The problem.
Each line below should be written out again without any change.

** Data to examine follows **

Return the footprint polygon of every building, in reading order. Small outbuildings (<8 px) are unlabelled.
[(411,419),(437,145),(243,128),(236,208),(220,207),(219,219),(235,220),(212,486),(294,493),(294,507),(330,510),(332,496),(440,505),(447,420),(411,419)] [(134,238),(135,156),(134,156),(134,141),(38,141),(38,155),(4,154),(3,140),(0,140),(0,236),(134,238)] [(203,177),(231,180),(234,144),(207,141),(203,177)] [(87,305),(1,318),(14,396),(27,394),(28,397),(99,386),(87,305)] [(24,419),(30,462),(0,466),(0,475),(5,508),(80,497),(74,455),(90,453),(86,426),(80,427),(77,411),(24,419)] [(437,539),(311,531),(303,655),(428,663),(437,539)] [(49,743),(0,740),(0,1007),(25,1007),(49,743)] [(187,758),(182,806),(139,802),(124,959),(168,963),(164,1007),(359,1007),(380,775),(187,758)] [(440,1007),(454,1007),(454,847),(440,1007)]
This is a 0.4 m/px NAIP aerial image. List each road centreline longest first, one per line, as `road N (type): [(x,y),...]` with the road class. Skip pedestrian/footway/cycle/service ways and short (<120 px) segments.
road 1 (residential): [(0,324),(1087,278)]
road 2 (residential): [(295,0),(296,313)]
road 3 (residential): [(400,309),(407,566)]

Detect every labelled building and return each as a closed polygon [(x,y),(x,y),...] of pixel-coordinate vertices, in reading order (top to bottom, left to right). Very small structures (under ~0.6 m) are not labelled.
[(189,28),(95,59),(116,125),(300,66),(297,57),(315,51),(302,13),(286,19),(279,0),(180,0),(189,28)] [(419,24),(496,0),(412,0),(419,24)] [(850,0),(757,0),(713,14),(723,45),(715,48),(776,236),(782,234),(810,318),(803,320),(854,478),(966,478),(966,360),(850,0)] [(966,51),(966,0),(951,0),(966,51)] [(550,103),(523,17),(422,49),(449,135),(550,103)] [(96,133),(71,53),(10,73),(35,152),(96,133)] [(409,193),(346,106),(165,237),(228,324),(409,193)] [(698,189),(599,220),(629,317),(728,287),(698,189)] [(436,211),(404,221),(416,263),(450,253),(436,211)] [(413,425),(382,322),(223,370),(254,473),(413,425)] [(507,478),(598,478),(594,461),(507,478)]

** End of Data to examine **

Response area.
Return the footprint polygon of every building, in reading order. Small outbuildings (<8 px) are unlabelled.
[(411,419),(437,145),(243,128),(236,208),(220,207),(219,219),(235,220),(212,486),(294,493),(294,507),(330,510),(332,496),(440,505),(447,420),(411,419)] [(134,238),(135,156),(134,156),(134,141),(38,141),(38,155),(4,154),(3,140),(0,140),(0,236),(134,238)] [(203,177),(231,180),(234,144),(207,141),(203,177)] [(87,305),(1,318),(14,396),(27,394),(28,397),(99,386),(87,305)] [(24,419),(30,462),(0,466),(0,475),(5,508),(80,497),(74,455),(90,453),(86,426),(80,427),(77,411),(24,419)] [(437,539),(311,531),(303,655),(428,663),(437,539)] [(49,743),(0,740),(0,1007),(25,1007),(49,743)] [(187,758),(182,806),(139,802),(124,959),(168,963),(164,1007),(359,1007),(380,775),(187,758)] [(440,1007),(454,1007),(454,847),(440,1007)]
This is a 0.4 m/px NAIP aerial image. List each road centreline longest first, one per line, as `road N (type): [(x,y),...]` with the road class. Skip pedestrian/footway/cycle/service ways and short (<120 px) segments.
road 1 (residential): [(0,324),(1087,278)]
road 2 (residential): [(295,0),(296,313)]
road 3 (residential): [(400,309),(407,566)]

Detect every labelled building and return each as a closed polygon [(x,y),(x,y),...] of pixel-coordinate vertices, in reading order (top to bottom, left to right). Very small structures (under ~0.6 m) are not labelled.
[(189,28),(95,59),(116,125),(300,66),(297,57),(315,51),(302,13),(286,19),(279,0),(180,0),(189,28)] [(419,24),(496,0),(412,0),(419,24)] [(850,0),(757,0),(713,14),(723,45),(715,48),(776,236),(782,234),(810,318),(803,320),(854,478),(966,478),(966,360),(850,0)] [(966,51),(966,0),(951,0),(966,51)] [(550,103),(523,17),(422,49),(449,135),(550,103)] [(96,133),(71,53),(10,73),(35,152),(96,133)] [(409,193),(346,106),(165,237),(228,324),(409,193)] [(698,189),(599,220),(629,317),(728,287),(698,189)] [(436,211),(404,221),(416,263),(450,253),(436,211)] [(413,425),(382,322),(223,370),(254,473),(413,425)] [(507,478),(598,478),(594,461),(507,478)]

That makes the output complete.